> _The exercise_:
Rewrite the lines from the line with "audition [283, 262]" up to and including the line with "This screenshot has width=1308, height=924. I" as a numbered list, leaving out blank lines.

_ _ _

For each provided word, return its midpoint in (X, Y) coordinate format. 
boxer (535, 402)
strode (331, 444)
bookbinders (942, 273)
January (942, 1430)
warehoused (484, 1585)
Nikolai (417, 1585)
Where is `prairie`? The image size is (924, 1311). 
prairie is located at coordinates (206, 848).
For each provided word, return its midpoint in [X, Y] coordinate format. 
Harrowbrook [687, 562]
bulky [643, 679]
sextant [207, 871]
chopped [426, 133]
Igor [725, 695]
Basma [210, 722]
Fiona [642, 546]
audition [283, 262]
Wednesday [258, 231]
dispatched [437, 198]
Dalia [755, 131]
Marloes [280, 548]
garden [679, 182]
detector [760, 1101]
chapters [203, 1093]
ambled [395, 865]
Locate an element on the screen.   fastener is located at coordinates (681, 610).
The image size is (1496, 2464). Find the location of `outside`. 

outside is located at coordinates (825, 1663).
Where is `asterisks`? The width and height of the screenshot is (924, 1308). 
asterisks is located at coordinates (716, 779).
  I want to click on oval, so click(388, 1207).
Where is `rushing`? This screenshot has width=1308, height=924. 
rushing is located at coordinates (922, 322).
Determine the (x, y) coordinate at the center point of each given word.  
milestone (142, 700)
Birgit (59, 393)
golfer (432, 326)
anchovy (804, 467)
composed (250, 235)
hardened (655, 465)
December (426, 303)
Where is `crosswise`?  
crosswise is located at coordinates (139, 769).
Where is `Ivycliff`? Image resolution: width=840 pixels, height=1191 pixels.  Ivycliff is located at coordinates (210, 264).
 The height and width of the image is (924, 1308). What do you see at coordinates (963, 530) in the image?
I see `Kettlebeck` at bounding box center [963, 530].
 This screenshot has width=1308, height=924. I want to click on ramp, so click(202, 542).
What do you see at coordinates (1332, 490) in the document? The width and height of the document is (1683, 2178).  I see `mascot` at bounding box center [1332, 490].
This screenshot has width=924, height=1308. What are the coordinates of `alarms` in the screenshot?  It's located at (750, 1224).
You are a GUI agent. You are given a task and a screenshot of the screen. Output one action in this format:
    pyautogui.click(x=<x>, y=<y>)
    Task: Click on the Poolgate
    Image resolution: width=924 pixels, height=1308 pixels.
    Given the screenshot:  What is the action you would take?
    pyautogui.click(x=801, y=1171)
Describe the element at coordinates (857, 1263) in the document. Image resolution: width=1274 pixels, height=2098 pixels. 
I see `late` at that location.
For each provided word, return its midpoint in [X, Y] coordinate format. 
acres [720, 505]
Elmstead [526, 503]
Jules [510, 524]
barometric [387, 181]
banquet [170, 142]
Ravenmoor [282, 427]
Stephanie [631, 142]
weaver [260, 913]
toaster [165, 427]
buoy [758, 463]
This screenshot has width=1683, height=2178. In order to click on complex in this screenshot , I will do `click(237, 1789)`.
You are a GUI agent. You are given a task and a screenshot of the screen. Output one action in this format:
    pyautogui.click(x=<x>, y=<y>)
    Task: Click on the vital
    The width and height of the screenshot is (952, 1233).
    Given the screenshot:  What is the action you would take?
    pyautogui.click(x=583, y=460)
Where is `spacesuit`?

_ _ _

> _Answer for this exercise_:
1. audition [283, 262]
2. Wednesday [258, 231]
3. dispatched [437, 198]
4. Dalia [755, 131]
5. Marloes [280, 548]
6. garden [679, 182]
7. detector [760, 1101]
8. chapters [203, 1093]
9. ambled [395, 865]
10. Locate an element on the screen.   fastener is located at coordinates (681, 610).
11. The image size is (1496, 2464). Find the location of `outside`. 
12. outside is located at coordinates (825, 1663).
13. Where is `asterisks`? The width and height of the screenshot is (924, 1308). 
14. asterisks is located at coordinates (716, 779).
15.   I want to click on oval, so click(388, 1207).
16. Where is `rushing`? This screenshot has width=1308, height=924. 
17. rushing is located at coordinates (922, 322).
18. Determine the (x, y) coordinate at the center point of each given word.  
19. milestone (142, 700)
20. Birgit (59, 393)
21. golfer (432, 326)
22. anchovy (804, 467)
23. composed (250, 235)
24. hardened (655, 465)
25. December (426, 303)
26. Where is `crosswise`?  
27. crosswise is located at coordinates (139, 769).
28. Where is `Ivycliff`? Image resolution: width=840 pixels, height=1191 pixels.  Ivycliff is located at coordinates (210, 264).
29.  The height and width of the image is (924, 1308). What do you see at coordinates (963, 530) in the image?
30. I see `Kettlebeck` at bounding box center [963, 530].
31.  This screenshot has width=1308, height=924. I want to click on ramp, so click(202, 542).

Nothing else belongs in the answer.